> WORK INSTRUCTIONS: Restate the following entries exactly. Keep the pictures out.

Collected data entries
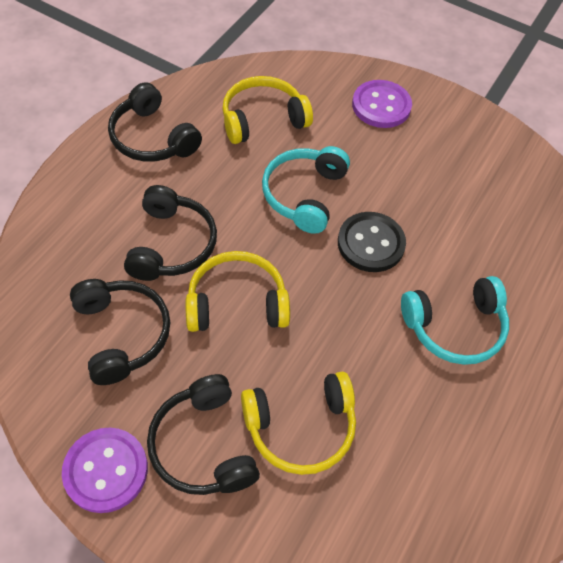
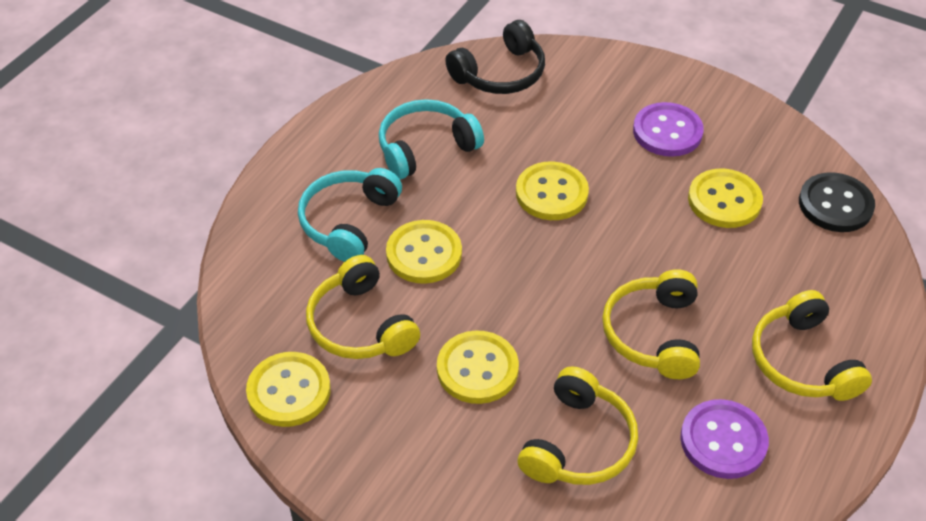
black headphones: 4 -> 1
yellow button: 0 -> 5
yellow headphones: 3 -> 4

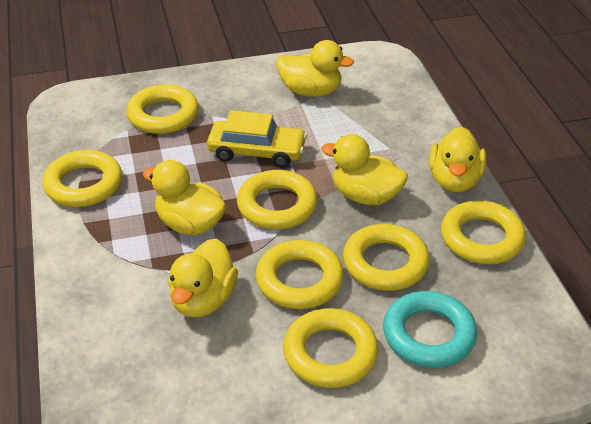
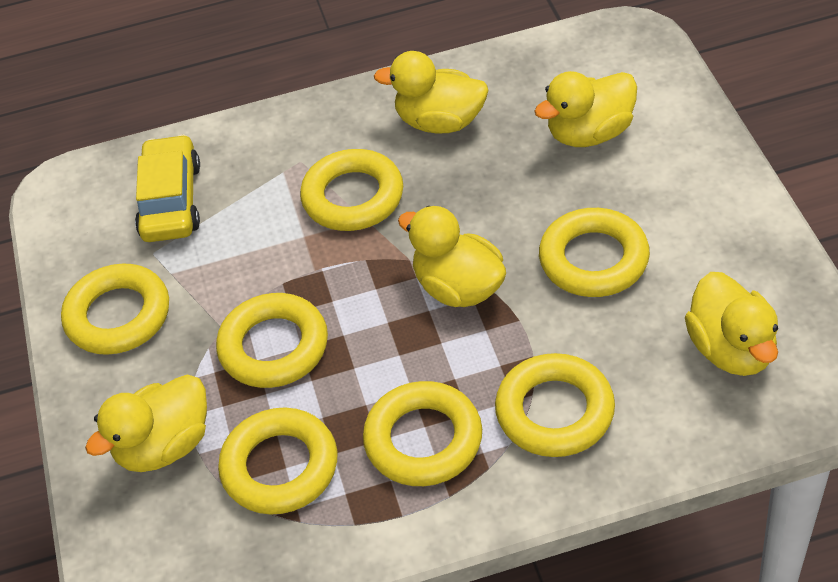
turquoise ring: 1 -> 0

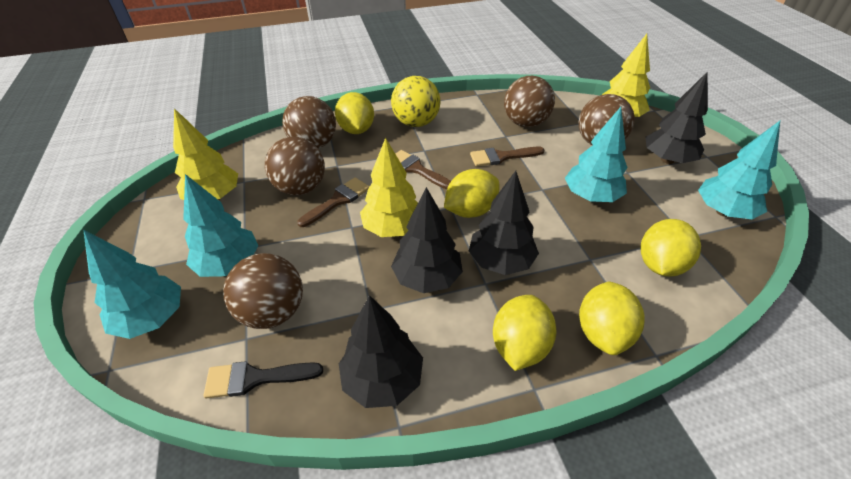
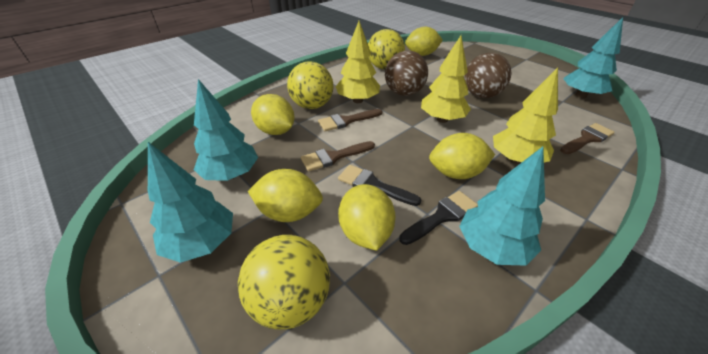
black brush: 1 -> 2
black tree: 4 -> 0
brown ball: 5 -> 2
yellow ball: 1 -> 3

> TASK ANSWER:
black headphones: 4 -> 1
yellow button: 0 -> 5
yellow headphones: 3 -> 4

turquoise ring: 1 -> 0

black brush: 1 -> 2
black tree: 4 -> 0
brown ball: 5 -> 2
yellow ball: 1 -> 3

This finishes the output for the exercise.